### PROBLEM TO SOLVE:
Count how many lines of the records below contain the word "silver", and give only that number.

### INFORMATION SHOWN:
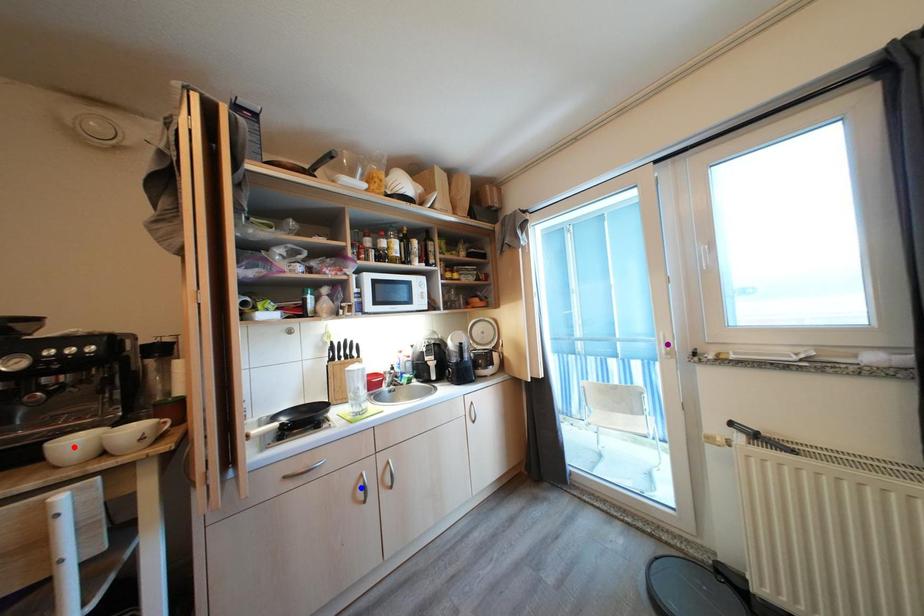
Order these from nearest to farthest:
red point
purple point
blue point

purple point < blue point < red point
---
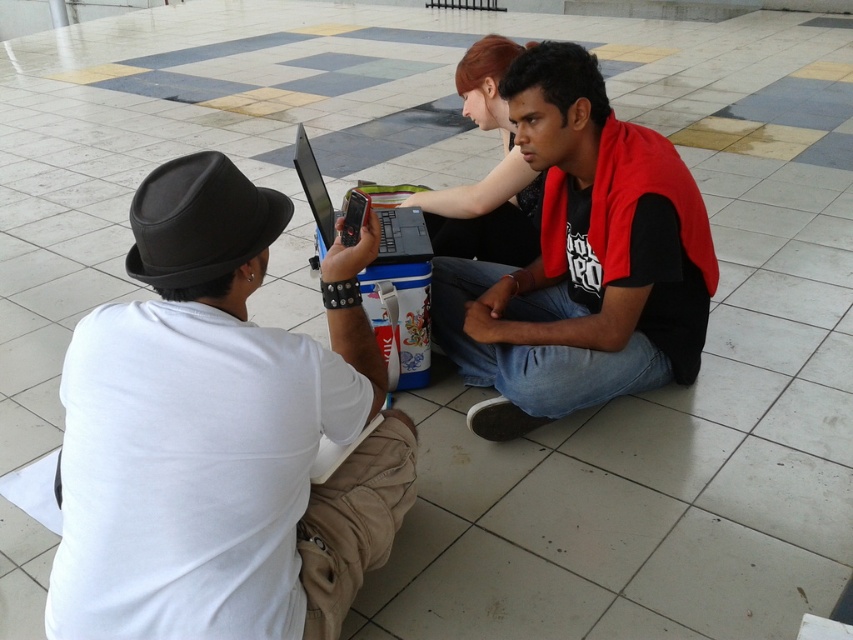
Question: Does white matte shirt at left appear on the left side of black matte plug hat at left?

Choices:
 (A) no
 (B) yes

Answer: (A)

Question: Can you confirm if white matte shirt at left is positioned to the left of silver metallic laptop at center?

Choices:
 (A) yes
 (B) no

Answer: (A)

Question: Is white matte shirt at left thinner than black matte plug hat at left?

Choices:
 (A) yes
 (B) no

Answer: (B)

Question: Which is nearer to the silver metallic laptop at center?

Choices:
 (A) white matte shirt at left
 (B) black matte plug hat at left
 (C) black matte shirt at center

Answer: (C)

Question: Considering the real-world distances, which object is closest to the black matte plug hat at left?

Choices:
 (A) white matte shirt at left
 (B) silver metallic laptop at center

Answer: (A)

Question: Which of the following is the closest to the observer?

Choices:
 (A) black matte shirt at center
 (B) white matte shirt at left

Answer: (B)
...
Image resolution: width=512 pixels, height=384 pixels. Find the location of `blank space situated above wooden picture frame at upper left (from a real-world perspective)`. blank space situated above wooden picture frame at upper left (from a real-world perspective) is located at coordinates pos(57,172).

### EXERCISE RESPONSE:
3